» Instructions to follow
Extract the lines between the ones holding "Outline carcinoma." and "Segment every instance", inclusive, exactly as written and nothing more.

» Source records
☆ ☆ ☆

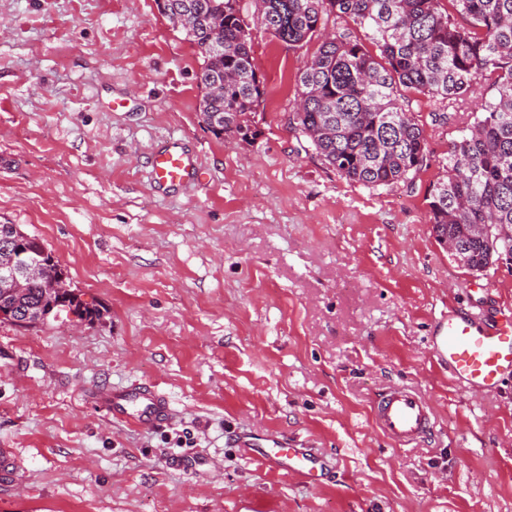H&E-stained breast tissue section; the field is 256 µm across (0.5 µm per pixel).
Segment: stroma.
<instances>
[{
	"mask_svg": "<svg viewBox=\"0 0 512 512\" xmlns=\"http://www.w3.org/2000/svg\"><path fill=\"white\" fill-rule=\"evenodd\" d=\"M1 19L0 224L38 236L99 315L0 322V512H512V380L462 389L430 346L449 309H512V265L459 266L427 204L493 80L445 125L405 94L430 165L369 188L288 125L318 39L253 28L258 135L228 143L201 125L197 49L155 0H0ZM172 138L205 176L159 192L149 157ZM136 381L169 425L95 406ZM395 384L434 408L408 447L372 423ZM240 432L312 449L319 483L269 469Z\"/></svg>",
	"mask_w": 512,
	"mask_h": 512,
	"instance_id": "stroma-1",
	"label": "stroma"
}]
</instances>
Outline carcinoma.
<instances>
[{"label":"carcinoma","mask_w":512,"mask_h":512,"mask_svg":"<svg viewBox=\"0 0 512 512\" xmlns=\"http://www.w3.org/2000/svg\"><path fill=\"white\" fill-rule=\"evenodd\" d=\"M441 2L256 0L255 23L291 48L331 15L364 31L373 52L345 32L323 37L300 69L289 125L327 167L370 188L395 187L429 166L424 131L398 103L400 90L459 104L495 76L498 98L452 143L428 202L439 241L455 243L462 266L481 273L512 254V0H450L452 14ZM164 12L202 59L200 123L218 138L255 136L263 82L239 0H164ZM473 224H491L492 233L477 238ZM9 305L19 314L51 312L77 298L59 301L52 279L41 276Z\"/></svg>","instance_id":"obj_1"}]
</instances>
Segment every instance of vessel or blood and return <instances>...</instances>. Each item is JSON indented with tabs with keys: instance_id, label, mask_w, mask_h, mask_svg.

☆ ☆ ☆

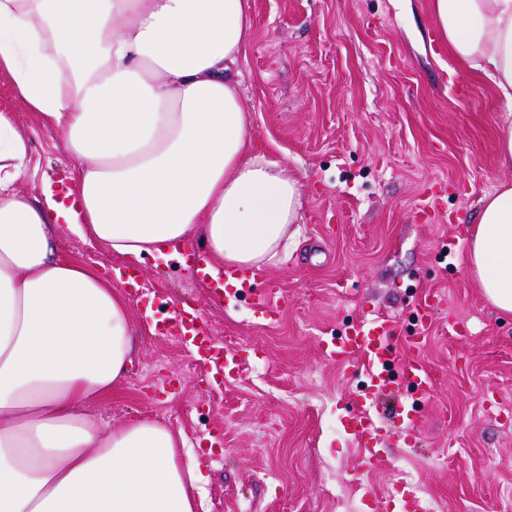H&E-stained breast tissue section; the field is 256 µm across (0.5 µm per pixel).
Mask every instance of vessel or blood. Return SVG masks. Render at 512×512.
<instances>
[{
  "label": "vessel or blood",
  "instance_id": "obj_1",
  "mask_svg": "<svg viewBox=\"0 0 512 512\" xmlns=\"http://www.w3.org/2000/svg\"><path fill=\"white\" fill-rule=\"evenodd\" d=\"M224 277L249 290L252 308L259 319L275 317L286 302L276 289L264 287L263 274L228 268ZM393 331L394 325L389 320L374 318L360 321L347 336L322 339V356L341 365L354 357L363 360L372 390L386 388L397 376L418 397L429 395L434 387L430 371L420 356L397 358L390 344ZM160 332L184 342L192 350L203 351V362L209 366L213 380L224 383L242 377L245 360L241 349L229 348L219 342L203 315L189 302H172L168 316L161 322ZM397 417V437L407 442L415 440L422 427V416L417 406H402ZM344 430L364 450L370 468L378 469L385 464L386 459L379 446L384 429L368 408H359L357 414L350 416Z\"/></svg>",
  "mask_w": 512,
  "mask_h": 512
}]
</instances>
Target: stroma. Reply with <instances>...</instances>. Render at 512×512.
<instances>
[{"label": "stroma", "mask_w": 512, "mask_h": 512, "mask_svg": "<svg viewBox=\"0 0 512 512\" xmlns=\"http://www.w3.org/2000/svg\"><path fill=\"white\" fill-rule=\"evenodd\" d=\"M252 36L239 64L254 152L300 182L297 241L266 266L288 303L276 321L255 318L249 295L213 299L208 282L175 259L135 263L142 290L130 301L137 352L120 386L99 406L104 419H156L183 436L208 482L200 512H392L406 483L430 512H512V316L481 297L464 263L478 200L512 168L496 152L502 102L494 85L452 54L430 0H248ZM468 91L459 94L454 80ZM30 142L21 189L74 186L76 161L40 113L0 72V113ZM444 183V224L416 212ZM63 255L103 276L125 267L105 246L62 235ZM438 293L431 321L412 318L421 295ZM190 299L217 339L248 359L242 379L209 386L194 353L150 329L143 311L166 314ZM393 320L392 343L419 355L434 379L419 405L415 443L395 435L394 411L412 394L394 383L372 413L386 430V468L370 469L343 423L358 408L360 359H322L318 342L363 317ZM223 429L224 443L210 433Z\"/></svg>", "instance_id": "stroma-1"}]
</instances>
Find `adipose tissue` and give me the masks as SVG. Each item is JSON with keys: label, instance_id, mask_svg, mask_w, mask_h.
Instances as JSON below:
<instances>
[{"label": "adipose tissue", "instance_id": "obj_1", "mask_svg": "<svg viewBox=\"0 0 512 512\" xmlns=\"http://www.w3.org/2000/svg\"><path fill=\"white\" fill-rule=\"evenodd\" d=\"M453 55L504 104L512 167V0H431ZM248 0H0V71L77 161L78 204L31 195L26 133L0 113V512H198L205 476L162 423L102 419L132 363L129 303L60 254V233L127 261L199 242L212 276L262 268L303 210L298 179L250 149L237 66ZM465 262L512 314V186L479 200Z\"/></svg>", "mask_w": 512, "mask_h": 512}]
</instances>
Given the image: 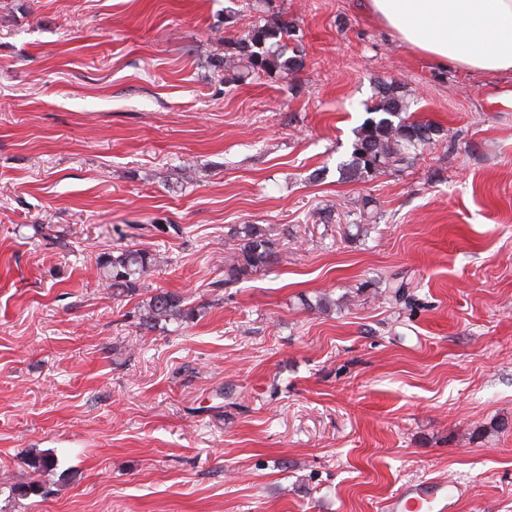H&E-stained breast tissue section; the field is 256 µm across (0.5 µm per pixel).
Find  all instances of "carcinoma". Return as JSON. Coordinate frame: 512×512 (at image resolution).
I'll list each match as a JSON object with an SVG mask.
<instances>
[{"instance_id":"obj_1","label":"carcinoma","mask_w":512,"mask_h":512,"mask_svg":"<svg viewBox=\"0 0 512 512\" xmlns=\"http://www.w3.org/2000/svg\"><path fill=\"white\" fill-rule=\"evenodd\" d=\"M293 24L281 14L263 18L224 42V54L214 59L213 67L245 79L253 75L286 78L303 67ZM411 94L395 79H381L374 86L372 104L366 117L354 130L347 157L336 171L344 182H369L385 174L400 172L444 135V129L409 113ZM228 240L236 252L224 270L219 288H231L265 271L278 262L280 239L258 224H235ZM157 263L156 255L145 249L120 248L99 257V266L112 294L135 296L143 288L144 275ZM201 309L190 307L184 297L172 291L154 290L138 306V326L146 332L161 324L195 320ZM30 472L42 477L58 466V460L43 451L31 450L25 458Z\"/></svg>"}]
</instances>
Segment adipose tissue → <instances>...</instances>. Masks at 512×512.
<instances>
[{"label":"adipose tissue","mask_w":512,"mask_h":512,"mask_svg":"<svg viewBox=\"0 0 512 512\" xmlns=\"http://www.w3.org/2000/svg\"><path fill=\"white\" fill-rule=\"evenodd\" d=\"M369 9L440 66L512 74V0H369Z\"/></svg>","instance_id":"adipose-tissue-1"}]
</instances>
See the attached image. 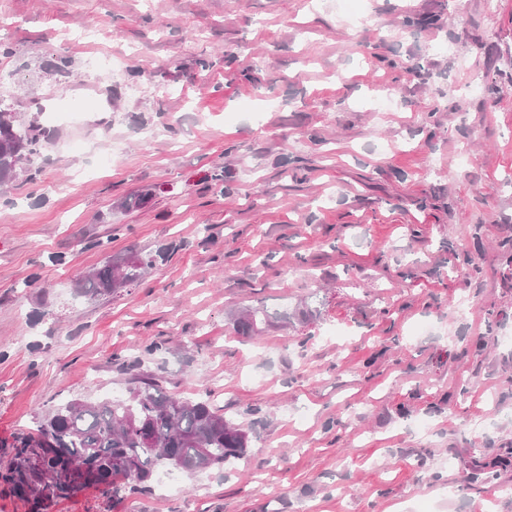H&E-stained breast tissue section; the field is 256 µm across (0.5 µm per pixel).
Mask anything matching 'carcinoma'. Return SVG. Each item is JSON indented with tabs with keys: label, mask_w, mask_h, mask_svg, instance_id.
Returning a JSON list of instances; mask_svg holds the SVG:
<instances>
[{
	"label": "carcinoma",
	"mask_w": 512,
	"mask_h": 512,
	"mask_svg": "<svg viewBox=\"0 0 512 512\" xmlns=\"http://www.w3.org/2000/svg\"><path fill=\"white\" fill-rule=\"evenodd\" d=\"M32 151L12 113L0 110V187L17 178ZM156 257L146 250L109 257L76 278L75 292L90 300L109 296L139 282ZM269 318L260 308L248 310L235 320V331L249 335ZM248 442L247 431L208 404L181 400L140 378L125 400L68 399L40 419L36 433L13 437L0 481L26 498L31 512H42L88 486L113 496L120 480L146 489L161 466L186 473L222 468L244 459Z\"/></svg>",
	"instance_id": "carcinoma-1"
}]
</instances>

☆ ☆ ☆

» Exercise output
Outline carcinoma.
<instances>
[{"label":"carcinoma","mask_w":512,"mask_h":512,"mask_svg":"<svg viewBox=\"0 0 512 512\" xmlns=\"http://www.w3.org/2000/svg\"><path fill=\"white\" fill-rule=\"evenodd\" d=\"M441 2L256 0L255 23L291 48L331 15L364 31L373 52L345 32L323 37L300 69L289 125L327 167L370 188L395 187L429 166L424 131L398 103L400 90L459 104L495 76L498 98L452 143L428 202L439 241L455 243L462 266L481 273L512 254V0H450L452 14ZM164 12L202 59L200 123L218 138L255 136L263 82L239 0H164ZM473 224H491L492 233L477 238ZM9 305L19 314L51 312L77 298L59 301L52 279L41 276Z\"/></svg>","instance_id":"obj_1"}]
</instances>
Segment every instance of vessel or blood and return <instances>...</instances>. Each item is JSON indented with tabs with keys: instance_id, label, mask_w, mask_h, mask_svg.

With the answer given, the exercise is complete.